# PROBLEM:
Each line of the records below that includes "lamp" adds one to the count; state the final count by itself.

··· EXCERPTED RECORDS ···

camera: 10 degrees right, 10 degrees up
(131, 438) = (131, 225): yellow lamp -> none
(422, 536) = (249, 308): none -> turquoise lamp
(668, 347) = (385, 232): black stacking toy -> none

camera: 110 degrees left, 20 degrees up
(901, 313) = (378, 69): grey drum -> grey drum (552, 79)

···
··· EXCERPTED RECORDS ···

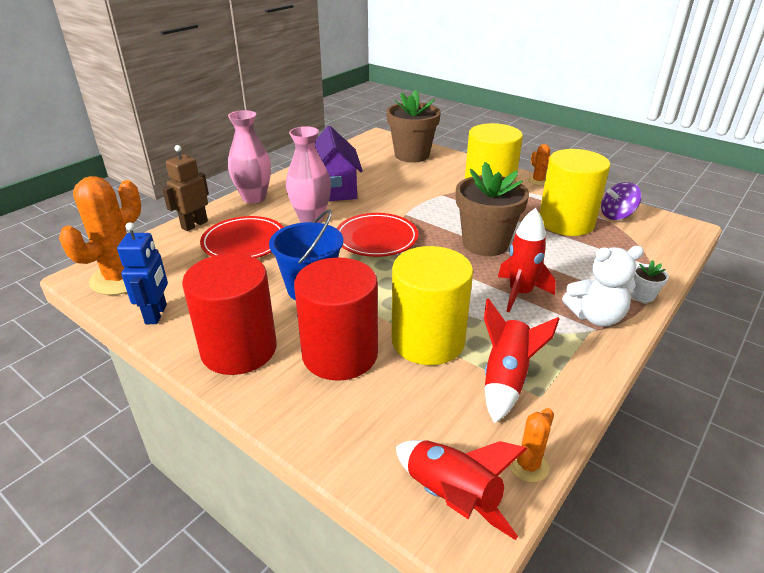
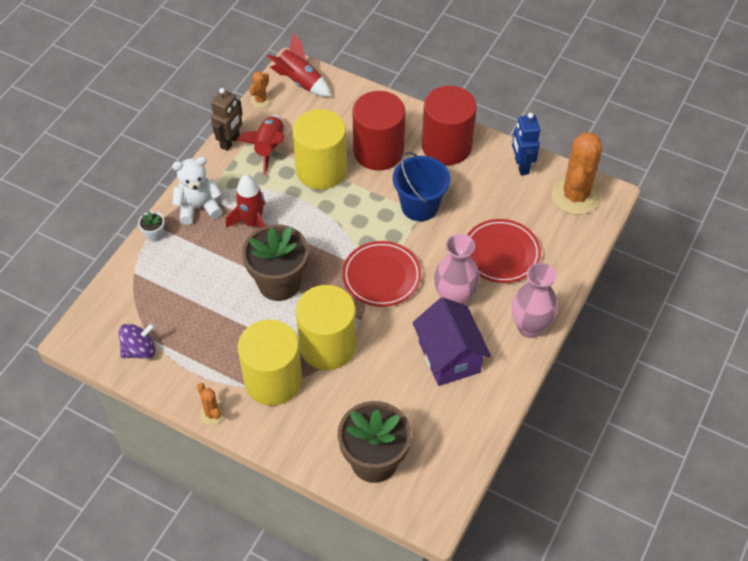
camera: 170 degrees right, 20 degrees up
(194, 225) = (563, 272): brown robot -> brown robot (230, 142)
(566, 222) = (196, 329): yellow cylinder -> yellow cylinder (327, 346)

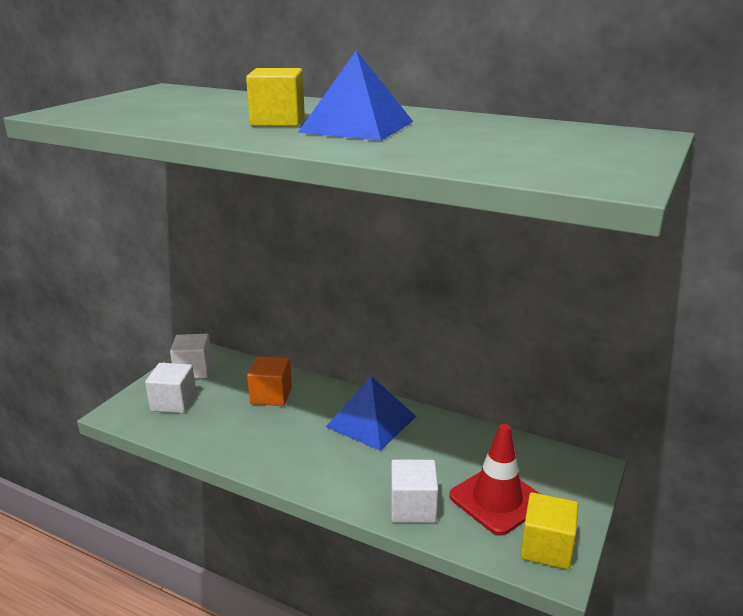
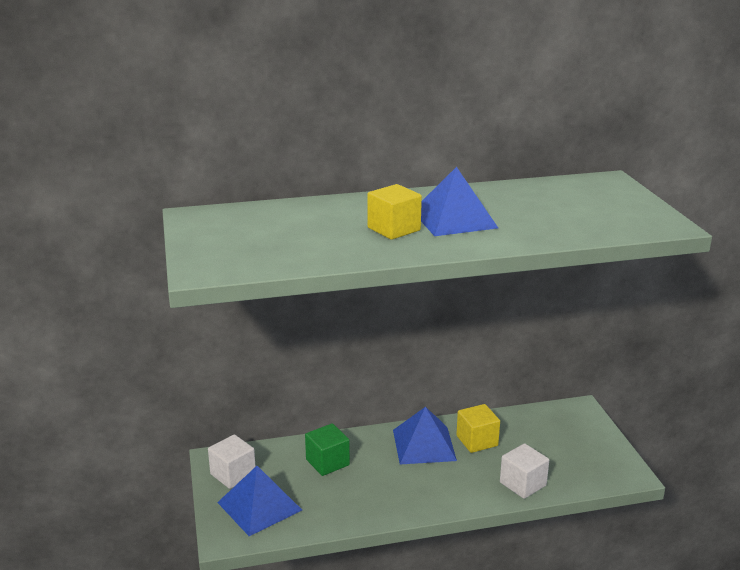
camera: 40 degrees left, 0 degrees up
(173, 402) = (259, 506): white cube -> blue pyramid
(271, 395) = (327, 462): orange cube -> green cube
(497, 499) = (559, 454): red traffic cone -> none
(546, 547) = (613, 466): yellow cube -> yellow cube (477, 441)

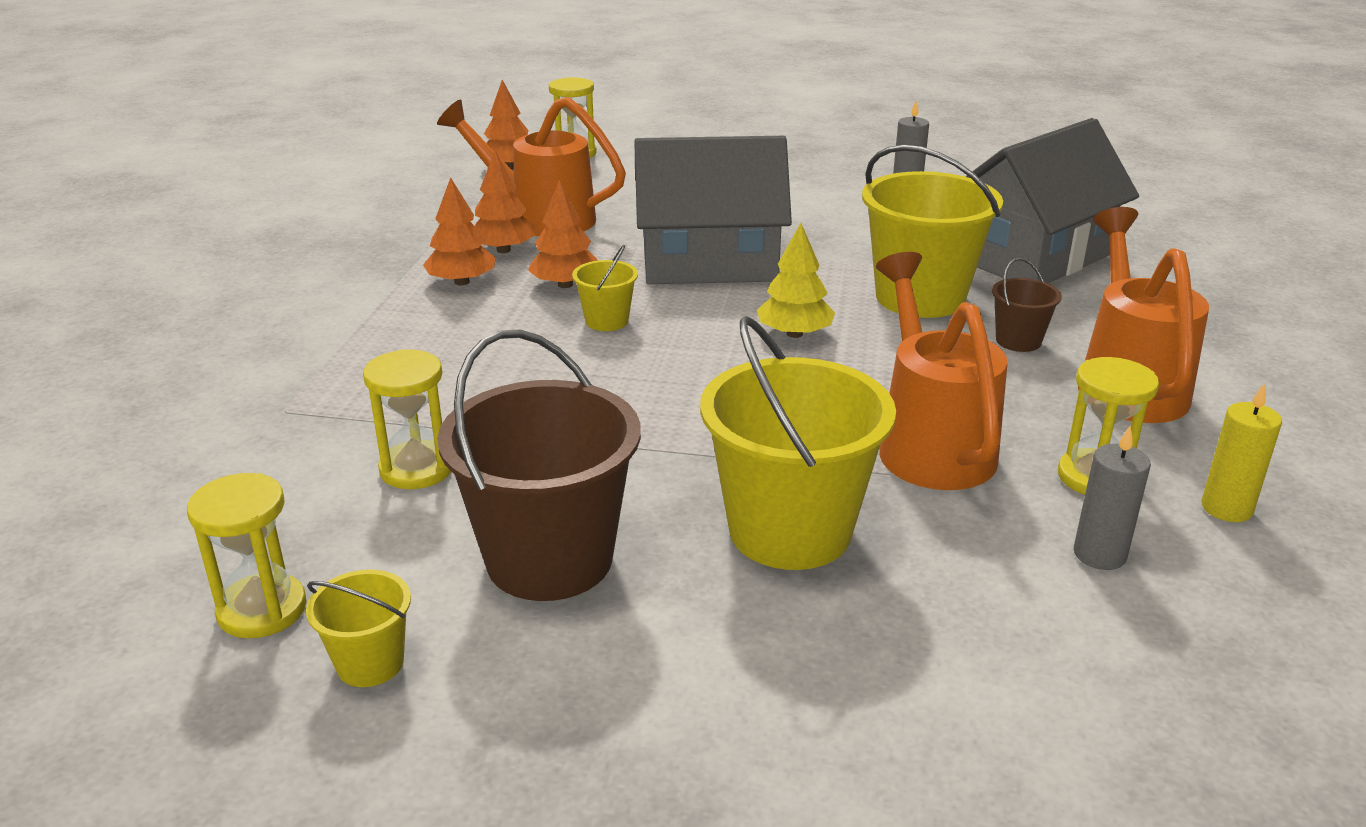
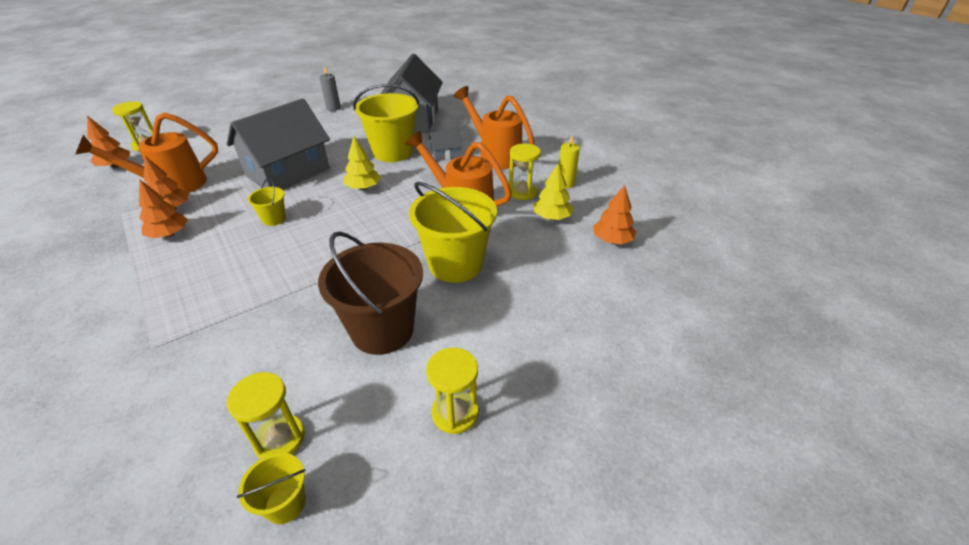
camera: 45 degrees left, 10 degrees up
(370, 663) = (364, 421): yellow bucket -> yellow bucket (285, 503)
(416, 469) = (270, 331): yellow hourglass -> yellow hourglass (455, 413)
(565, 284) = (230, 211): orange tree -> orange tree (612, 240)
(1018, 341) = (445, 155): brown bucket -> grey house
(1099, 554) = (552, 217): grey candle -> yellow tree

···

# REPLY:
2